Required work:
Taking the line containing "(417, 250) = (614, 524): orange" as the first and the last line of the entries as the end, reproduce every line between them exactly, including both.

Data for this task:
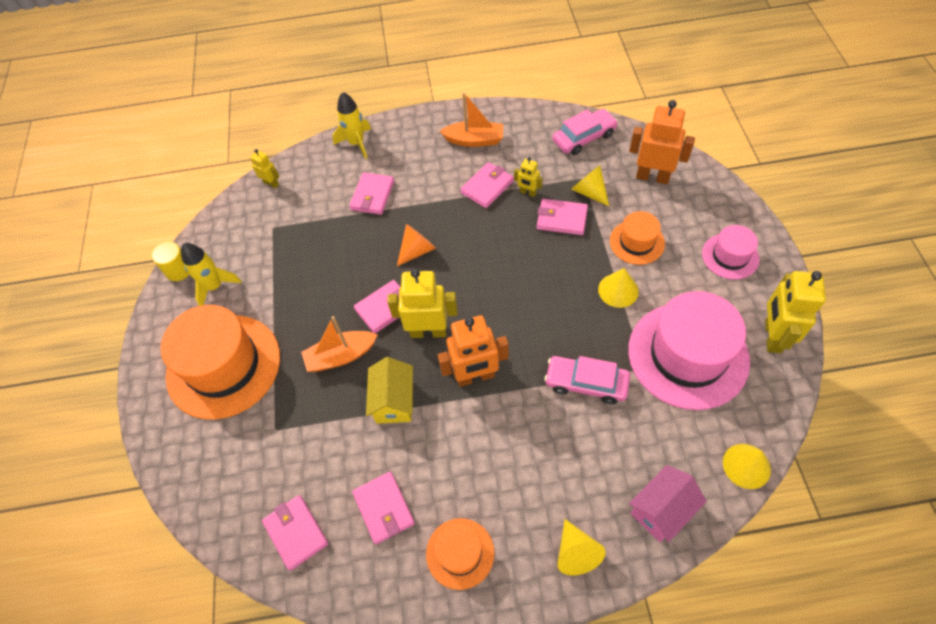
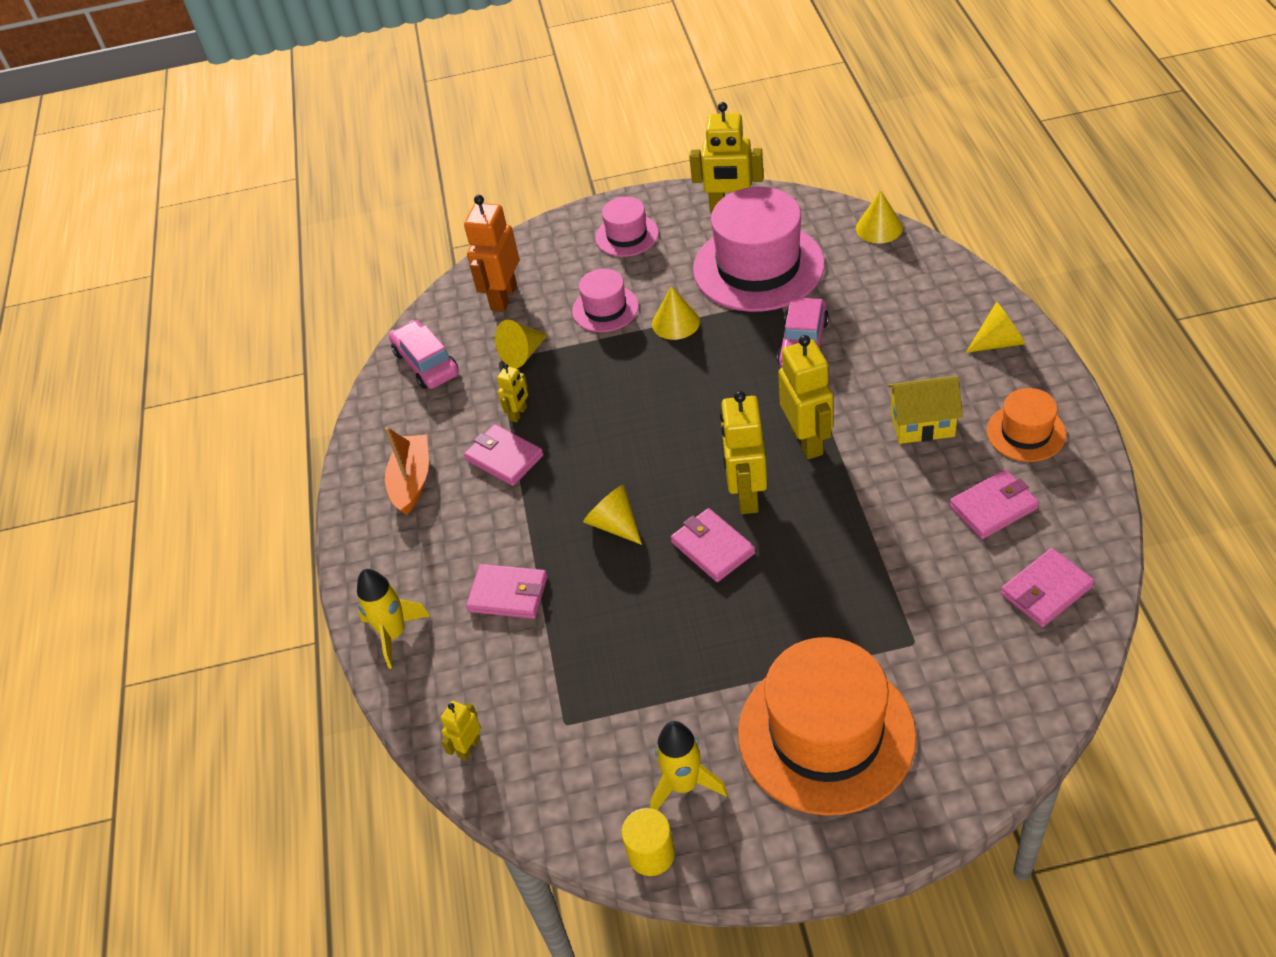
camera: 90 degrees left, 10 degrees down
(341, 356) = (793, 586): orange boat -> none
(394, 401) = (853, 517): yellow house -> yellow house (922, 424)
(417, 250) = (614, 524): orange cone -> yellow cone
(475, 376) = (807, 441): orange robot -> yellow robot
(561, 219) = (566, 377): pink wallet -> none
(637, 242) = (605, 309): orange hat -> pink hat
(661, 510) = (939, 284): pink house -> none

Response box:
(417, 250) = (614, 524): orange cone -> yellow cone
(475, 376) = (807, 441): orange robot -> yellow robot
(561, 219) = (566, 377): pink wallet -> none
(637, 242) = (605, 309): orange hat -> pink hat
(661, 510) = (939, 284): pink house -> none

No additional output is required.